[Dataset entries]
BEGIN

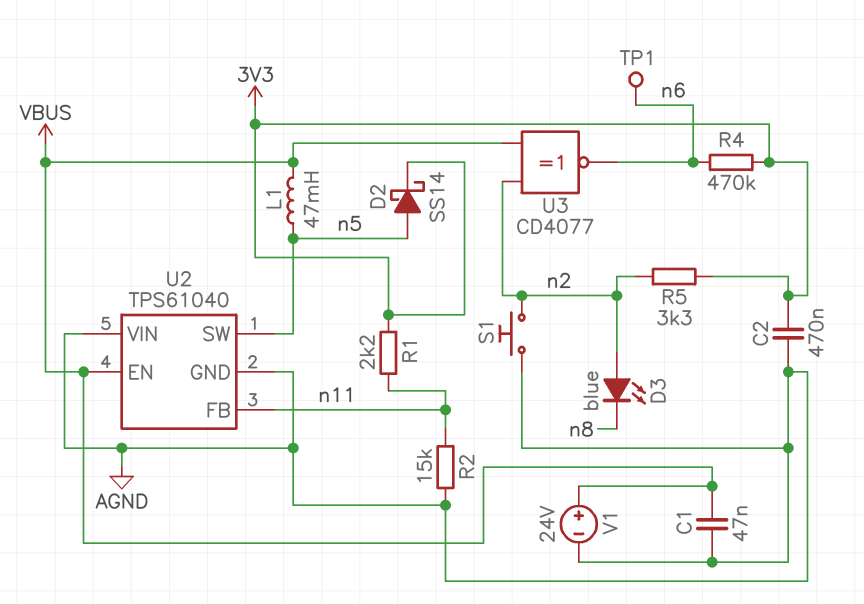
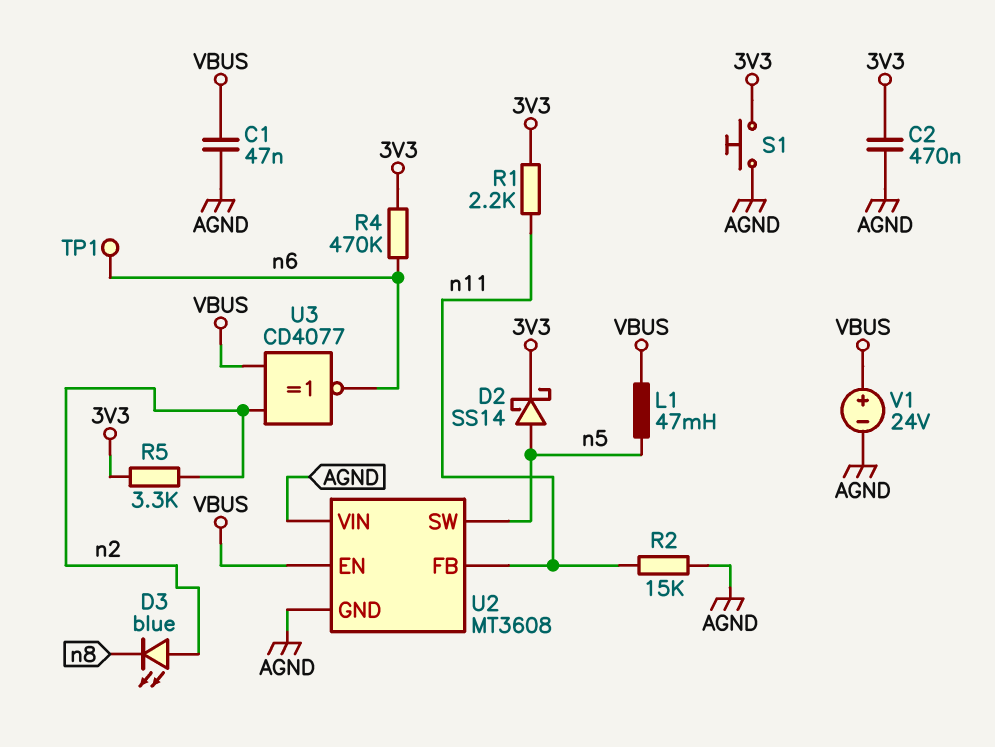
S1: button (AGND, n2) -> button (3V3, AGND)
U2: TPS61040 -> MT3608

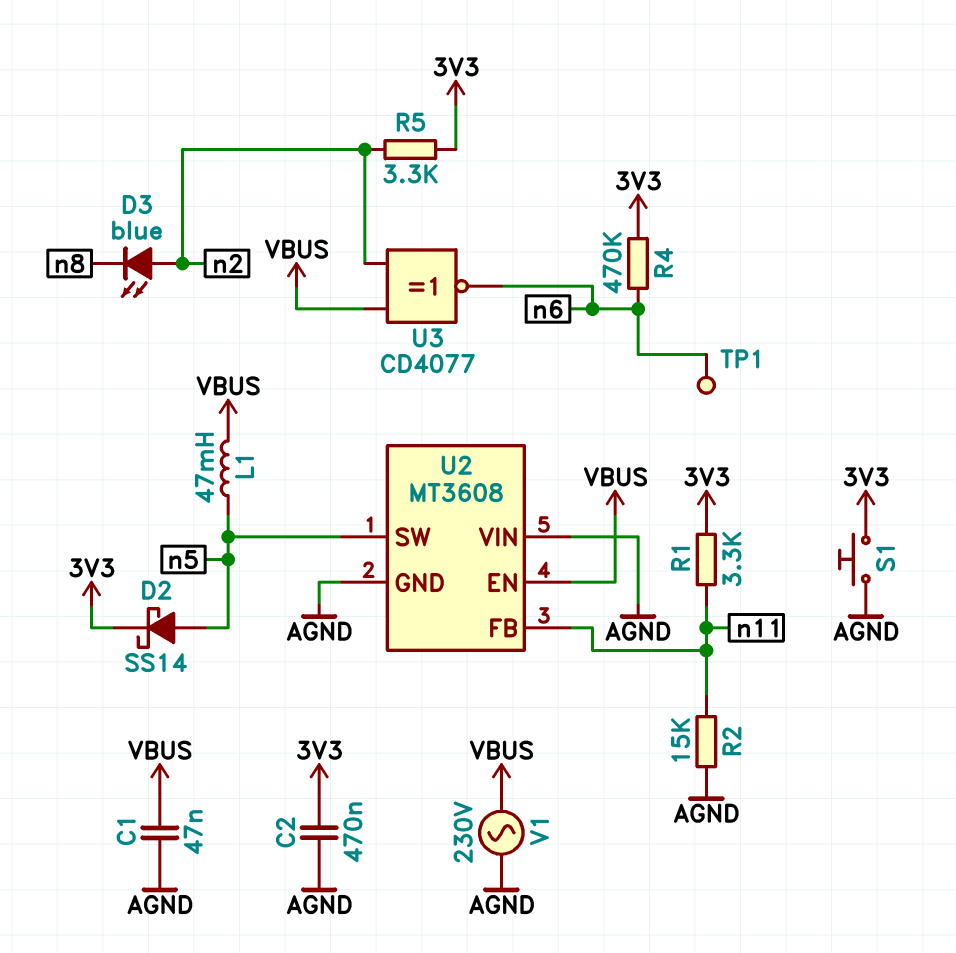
R1: 2.2k (3V3, n11) -> 3.3k (3V3, n11)
V1: 24V (plus VBUS, minus AGND) -> AC 230V (AGND, VBUS)

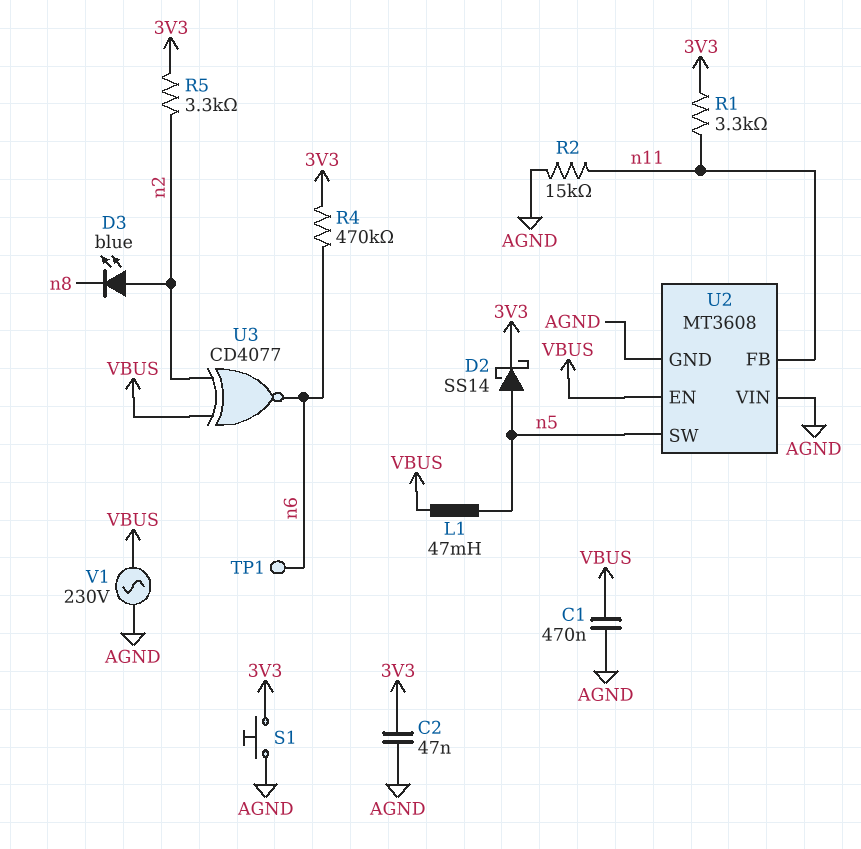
C1: 47nF (AGND, VBUS) -> 470nF (AGND, VBUS)
C2: 470nF (3V3, AGND) -> 47nF (3V3, AGND)

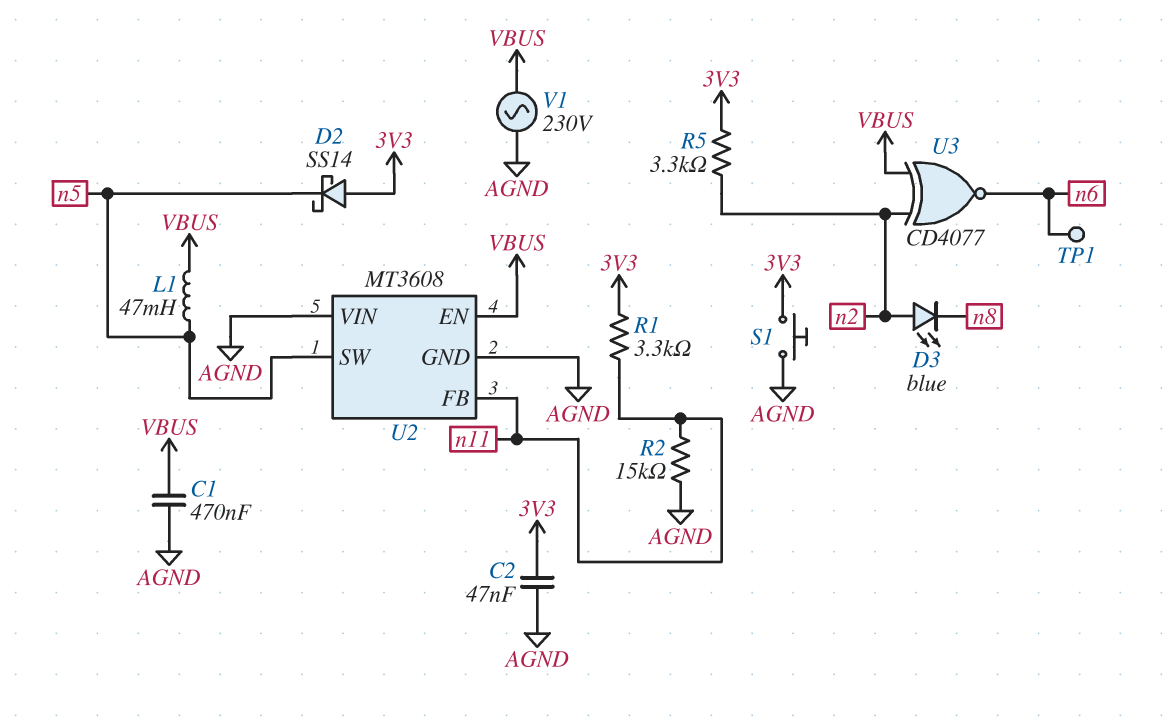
D2: schottky SS14 (A n5, K 3V3) -> schottky SS14 (A 3V3, K n5)
R4: 470k (3V3, n6) -> none

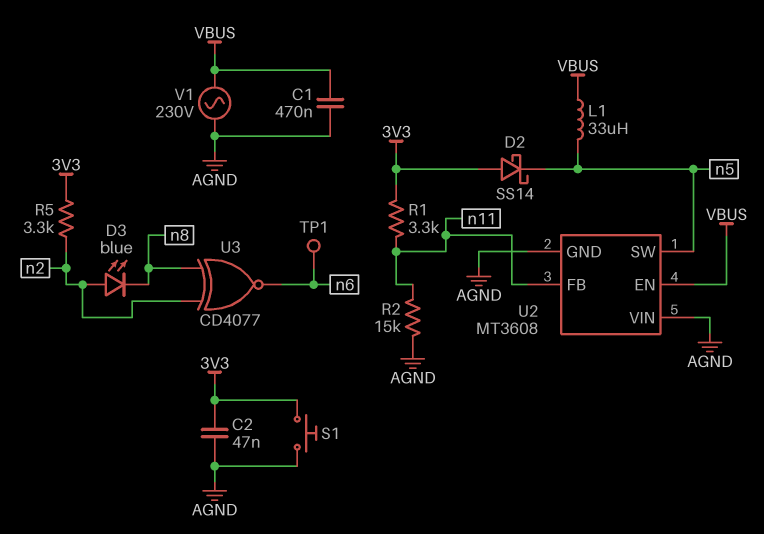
L1: 47mH (VBUS, n5) -> 33uH (VBUS, n5)
U3: XNOR CD4077 (in VBUS, in n2, out n6) -> XNOR CD4077 (in n2, in n8, out n6)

END

• EXERCISE PROMPT
Output the data exactly as it is, with the pictures dropped.

• SOLUTION FOR THIS EXERCISE
S1: button (AGND, n2) -> button (3V3, AGND)
U2: TPS61040 -> MT3608

R1: 2.2k (3V3, n11) -> 3.3k (3V3, n11)
V1: 24V (plus VBUS, minus AGND) -> AC 230V (AGND, VBUS)

C1: 47nF (AGND, VBUS) -> 470nF (AGND, VBUS)
C2: 470nF (3V3, AGND) -> 47nF (3V3, AGND)

D2: schottky SS14 (A n5, K 3V3) -> schottky SS14 (A 3V3, K n5)
R4: 470k (3V3, n6) -> none

L1: 47mH (VBUS, n5) -> 33uH (VBUS, n5)
U3: XNOR CD4077 (in VBUS, in n2, out n6) -> XNOR CD4077 (in n2, in n8, out n6)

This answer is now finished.